Segment Start: DATA SUPPLIED

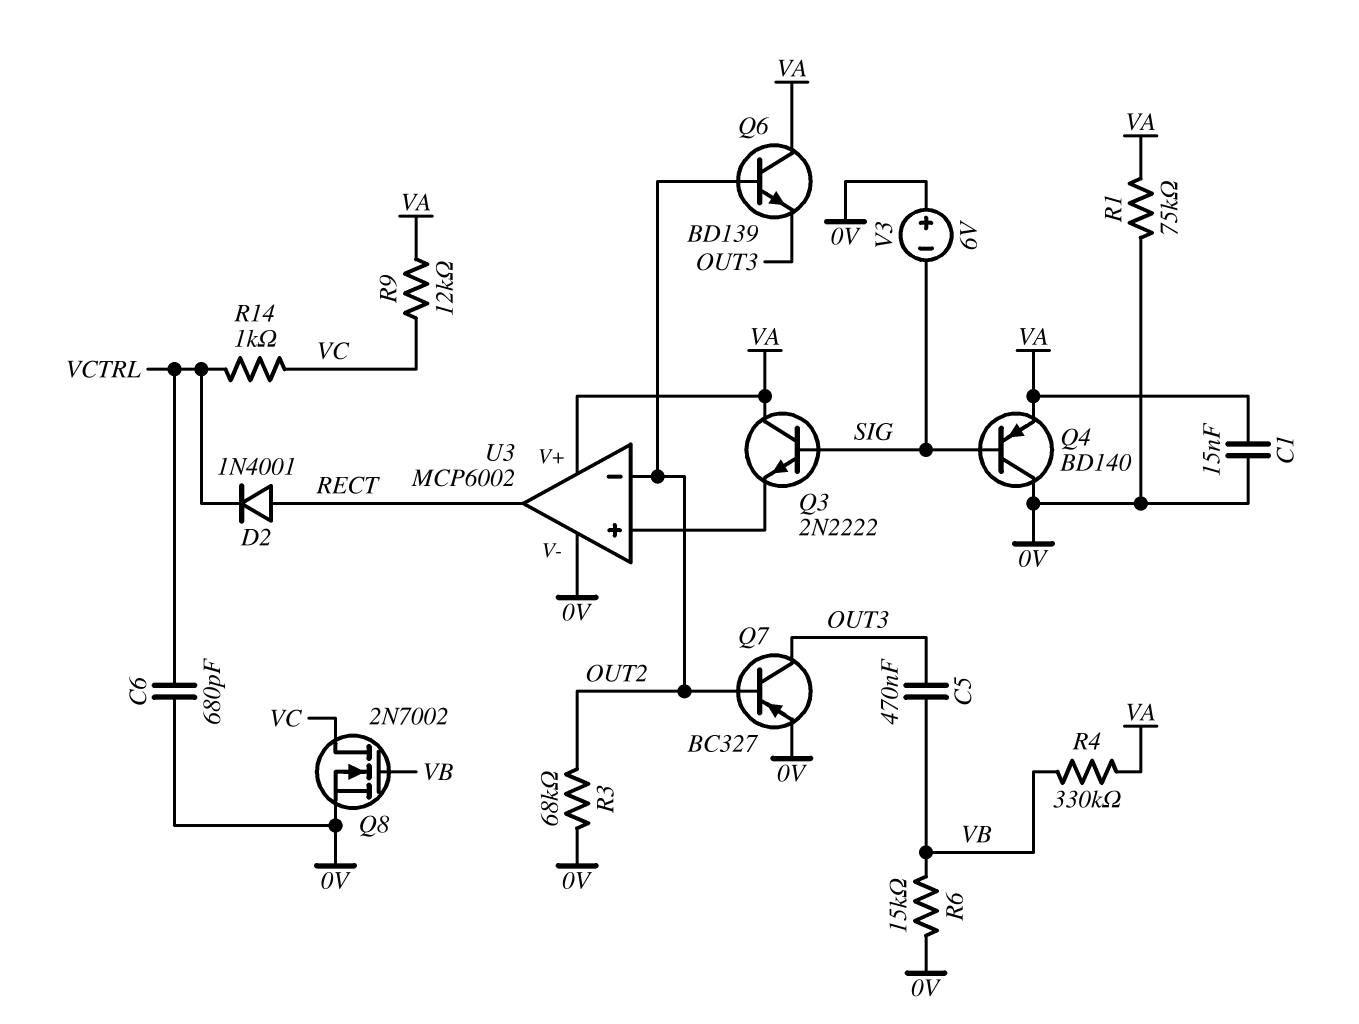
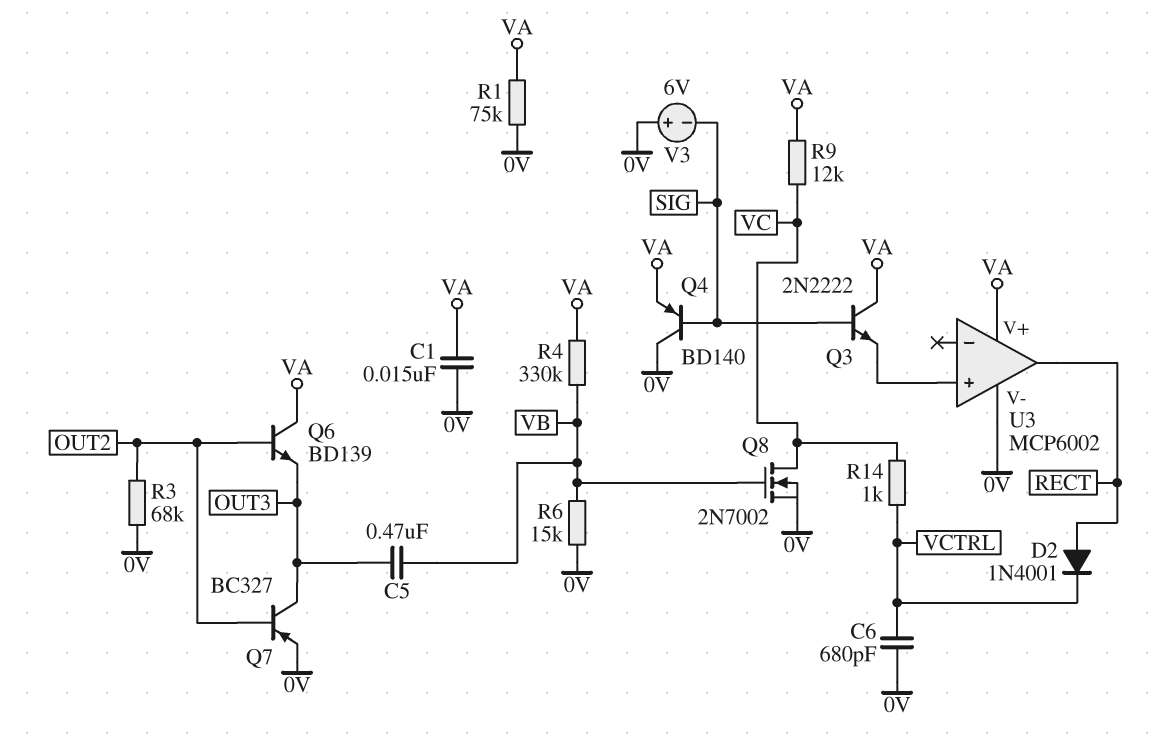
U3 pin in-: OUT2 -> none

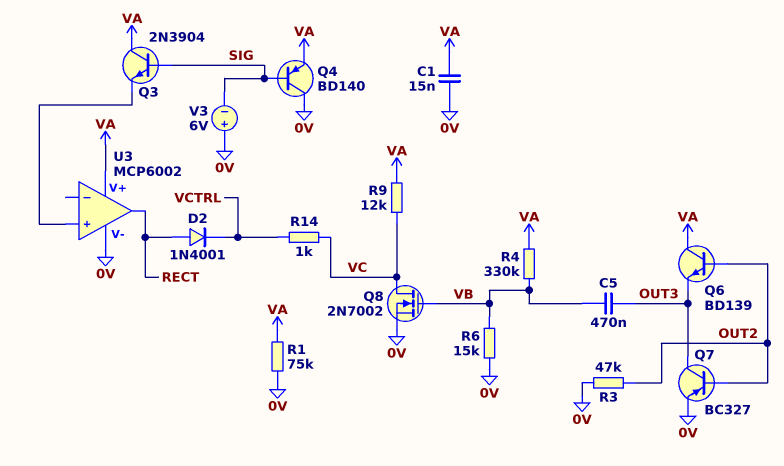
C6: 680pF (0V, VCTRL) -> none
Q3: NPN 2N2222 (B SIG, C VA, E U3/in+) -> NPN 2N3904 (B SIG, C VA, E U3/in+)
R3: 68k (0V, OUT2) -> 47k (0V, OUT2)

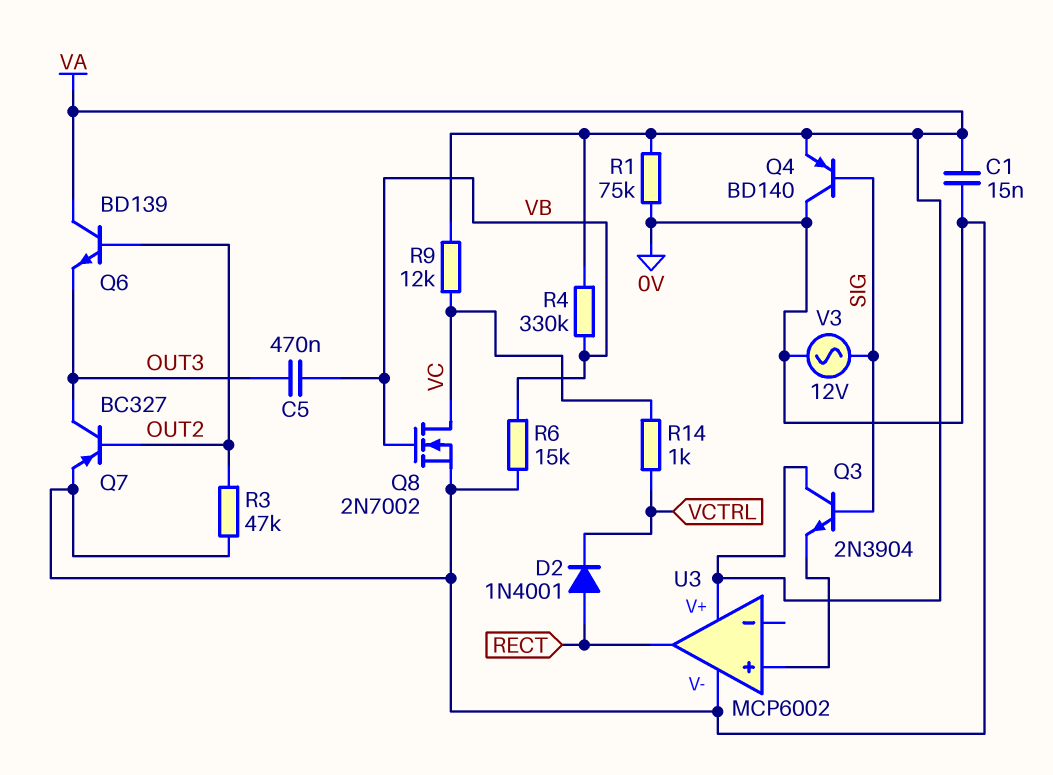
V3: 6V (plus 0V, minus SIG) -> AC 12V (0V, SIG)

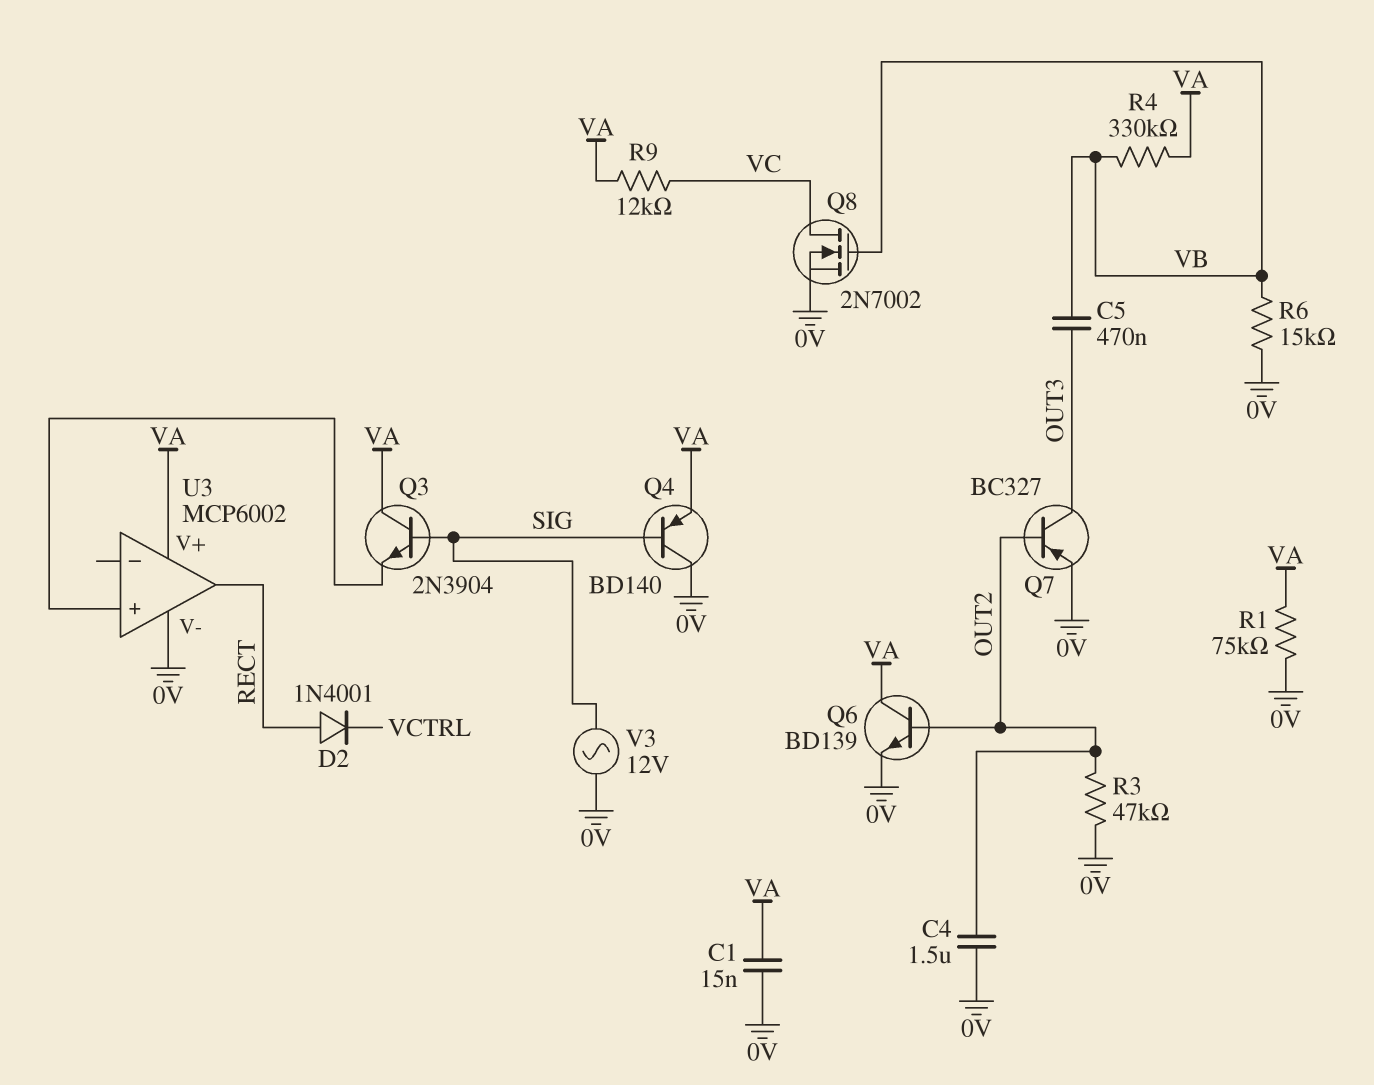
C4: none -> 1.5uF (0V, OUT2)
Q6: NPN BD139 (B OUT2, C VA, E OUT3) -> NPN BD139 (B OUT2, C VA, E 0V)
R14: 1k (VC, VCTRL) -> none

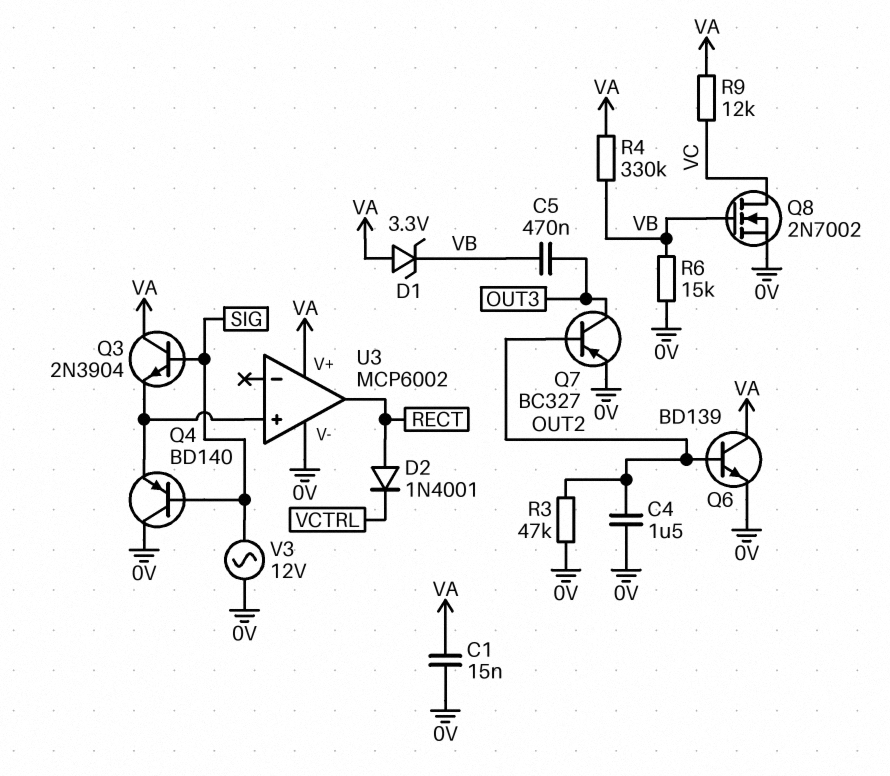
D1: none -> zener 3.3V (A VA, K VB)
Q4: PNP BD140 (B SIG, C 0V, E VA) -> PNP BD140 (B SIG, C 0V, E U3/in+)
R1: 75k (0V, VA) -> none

Segment End: DATA SUPPLIED
Segment Start: DATA SUPPLIED

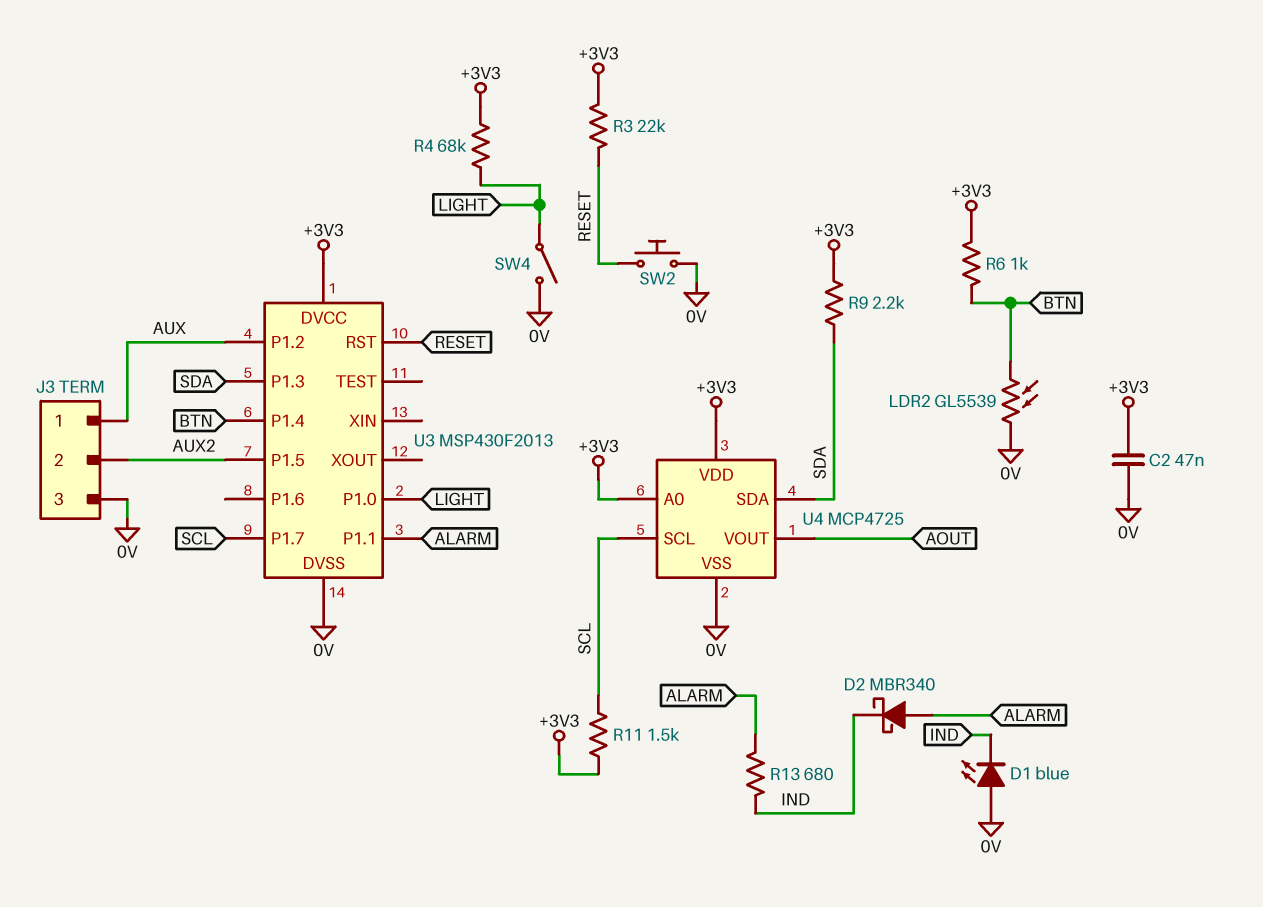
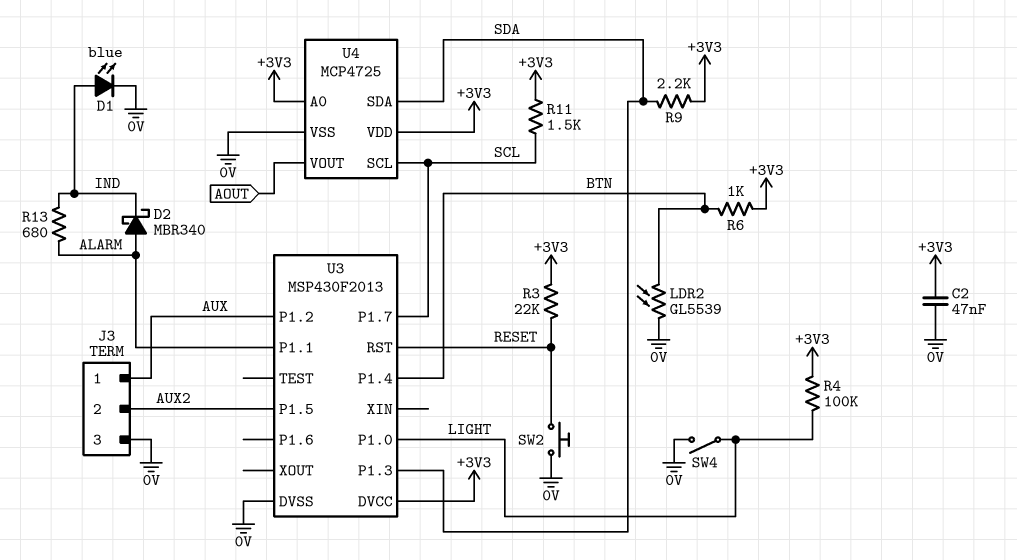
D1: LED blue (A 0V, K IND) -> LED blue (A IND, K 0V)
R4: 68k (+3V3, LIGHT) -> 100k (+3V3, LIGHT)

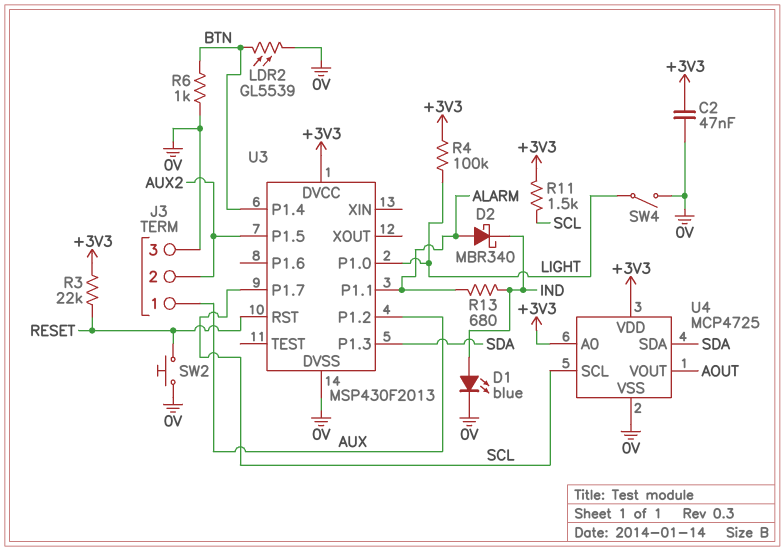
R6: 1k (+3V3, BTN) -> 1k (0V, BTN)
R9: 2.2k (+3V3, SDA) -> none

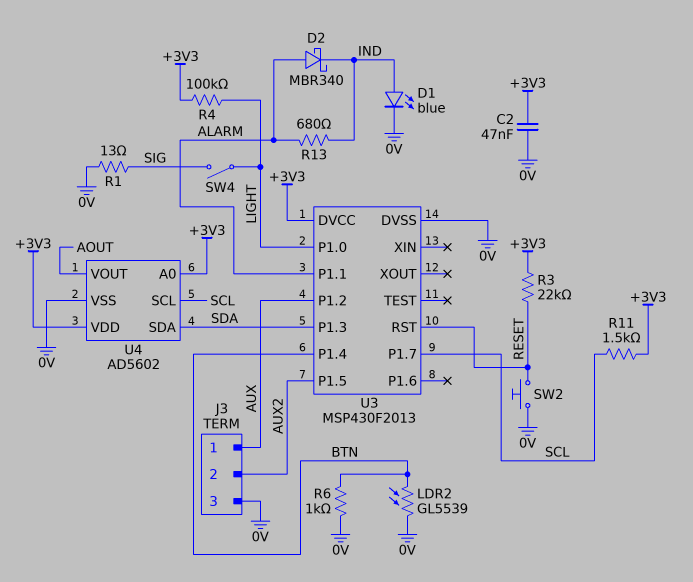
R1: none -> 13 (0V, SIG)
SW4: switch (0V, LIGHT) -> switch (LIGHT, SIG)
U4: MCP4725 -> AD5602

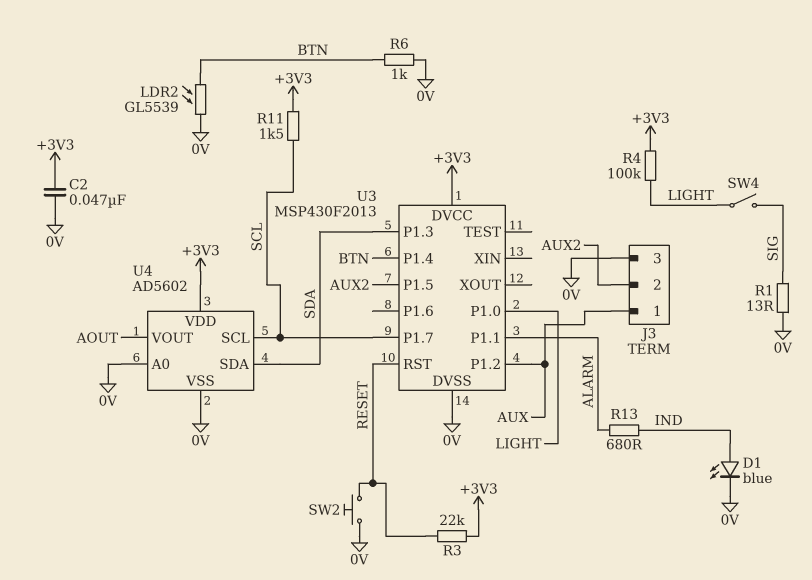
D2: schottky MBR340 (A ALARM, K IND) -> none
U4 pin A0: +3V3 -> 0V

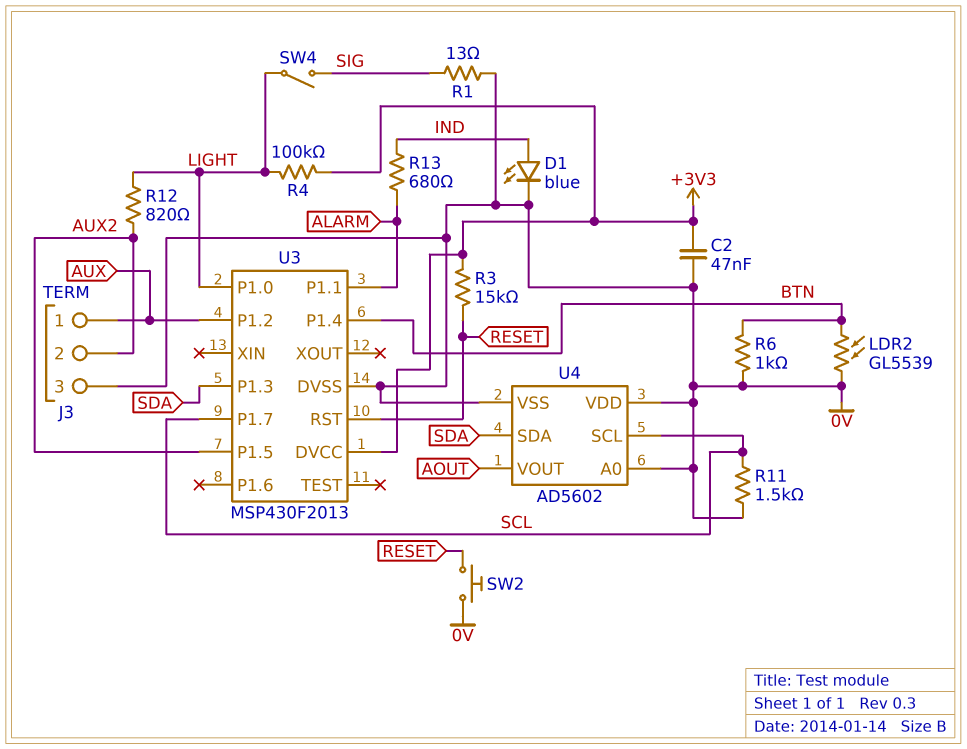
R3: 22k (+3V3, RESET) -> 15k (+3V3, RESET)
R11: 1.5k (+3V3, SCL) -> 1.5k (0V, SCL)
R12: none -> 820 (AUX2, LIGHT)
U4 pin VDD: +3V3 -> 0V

Segment End: DATA SUPPLIED

INSTRUCTIONS FOR THE TASK. Exactly the lines above, from the one containing "V3: 6V (plus" down to the one containing "R1: 75k (0V, VA) -> none", are to be repeated, including both ends. Pictures are not part of the copy.

SOLUTION FOR THIS PROBLEM.
V3: 6V (plus 0V, minus SIG) -> AC 12V (0V, SIG)

C4: none -> 1.5uF (0V, OUT2)
Q6: NPN BD139 (B OUT2, C VA, E OUT3) -> NPN BD139 (B OUT2, C VA, E 0V)
R14: 1k (VC, VCTRL) -> none

D1: none -> zener 3.3V (A VA, K VB)
Q4: PNP BD140 (B SIG, C 0V, E VA) -> PNP BD140 (B SIG, C 0V, E U3/in+)
R1: 75k (0V, VA) -> none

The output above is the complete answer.